====== STORED DATA
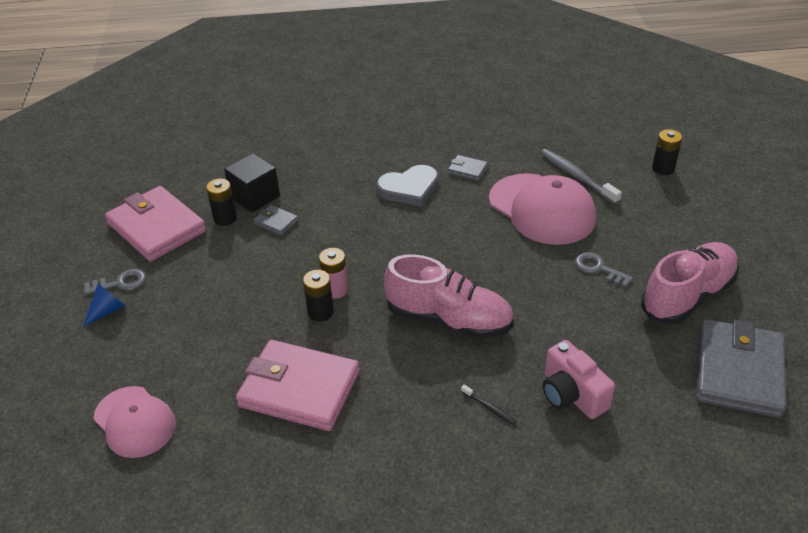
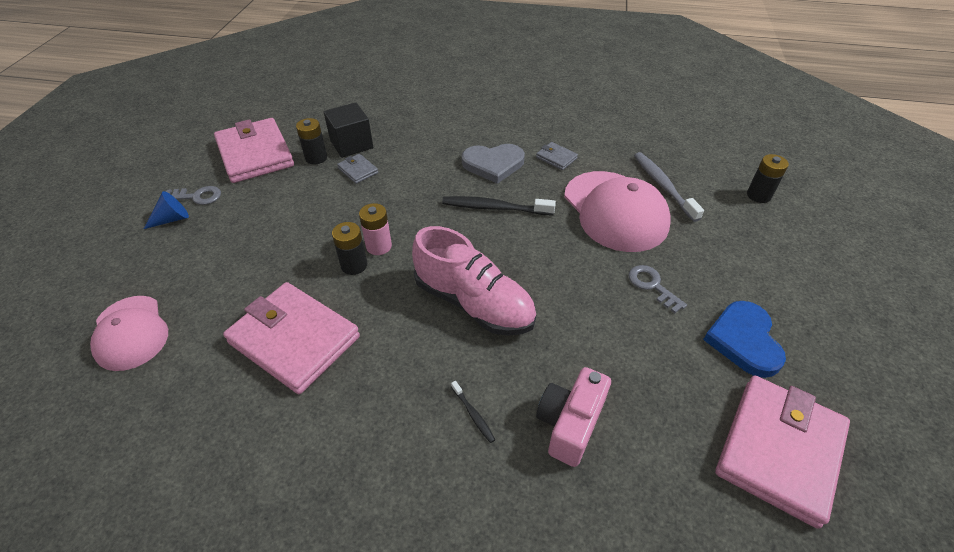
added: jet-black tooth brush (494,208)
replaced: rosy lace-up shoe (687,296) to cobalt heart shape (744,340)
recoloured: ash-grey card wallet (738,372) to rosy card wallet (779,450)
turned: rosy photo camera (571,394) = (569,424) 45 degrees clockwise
============
====== STORED DATA
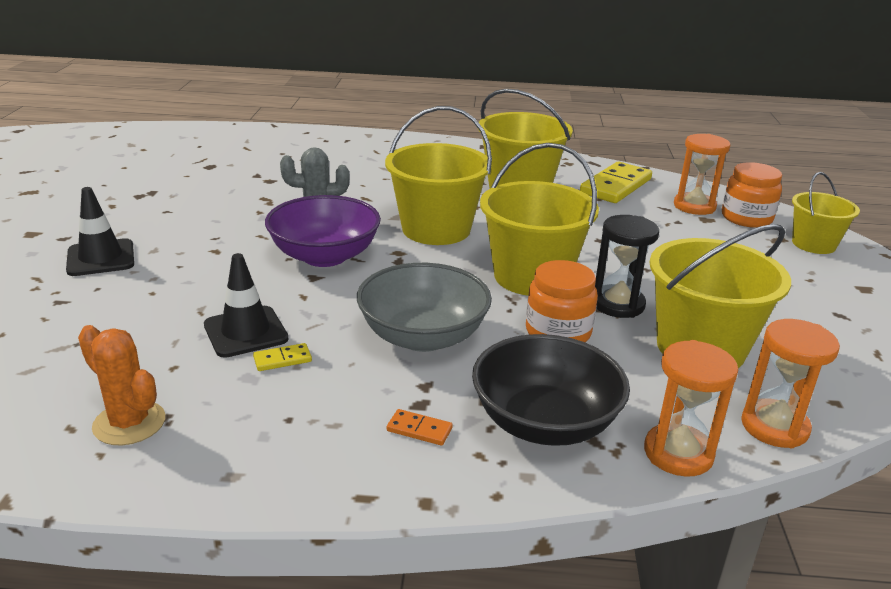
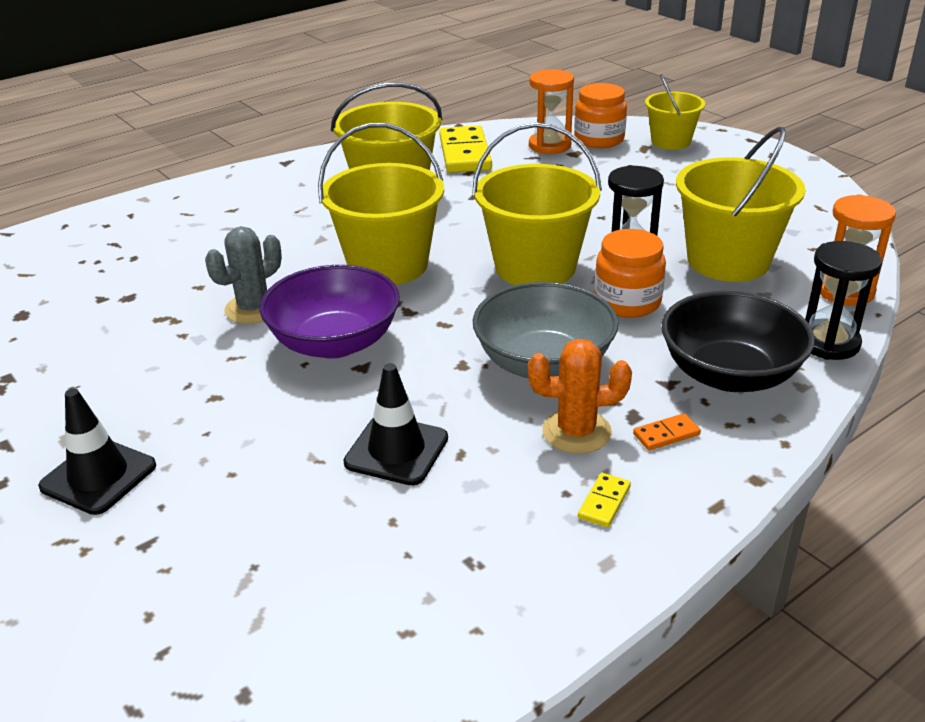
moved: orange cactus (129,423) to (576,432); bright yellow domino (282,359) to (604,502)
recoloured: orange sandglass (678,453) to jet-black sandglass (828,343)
============
REQUIRED ACTION:
Give back, word for word, only the lines above from the line holding "replaced: rosy lace-up" to the line holding "turned: rosy photo", both included.

SOLUTION TO THIS EXERCISE:
replaced: rosy lace-up shoe (687,296) to cobalt heart shape (744,340)
recoloured: ash-grey card wallet (738,372) to rosy card wallet (779,450)
turned: rosy photo camera (571,394) = (569,424) 45 degrees clockwise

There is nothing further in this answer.